**EXERCISE INSTRUCTIONS**
Copy only what runs from the line containing "was: bright_orange_carpenter's_hammer" through the end of the material below, line for line, with both ends included.
___ PROVIDED MATERIAL
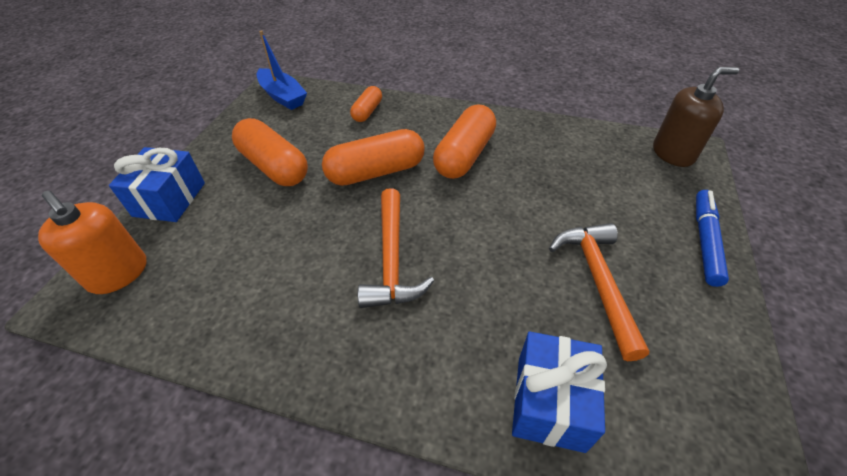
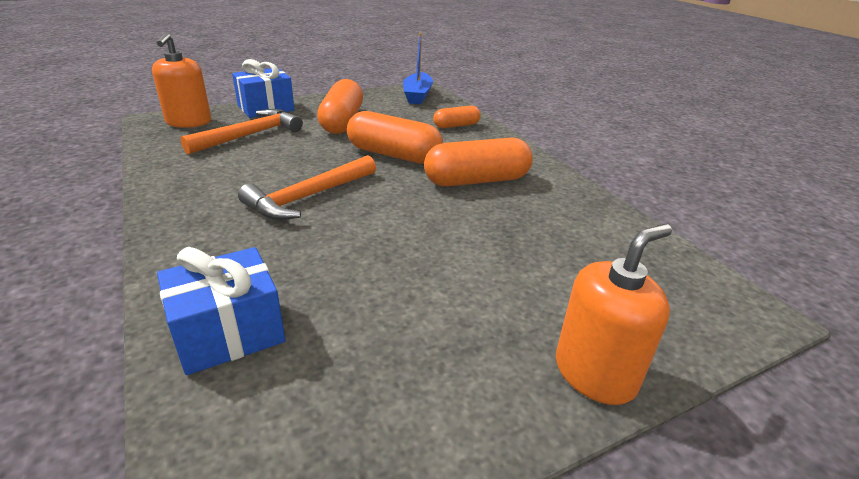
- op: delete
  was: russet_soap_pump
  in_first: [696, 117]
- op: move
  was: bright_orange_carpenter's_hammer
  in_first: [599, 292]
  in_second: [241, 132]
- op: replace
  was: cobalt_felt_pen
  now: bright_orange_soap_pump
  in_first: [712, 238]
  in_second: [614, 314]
______
**REPLY**
  was: bright_orange_carpenter's_hammer
  in_first: [599, 292]
  in_second: [241, 132]
- op: replace
  was: cobalt_felt_pen
  now: bright_orange_soap_pump
  in_first: [712, 238]
  in_second: [614, 314]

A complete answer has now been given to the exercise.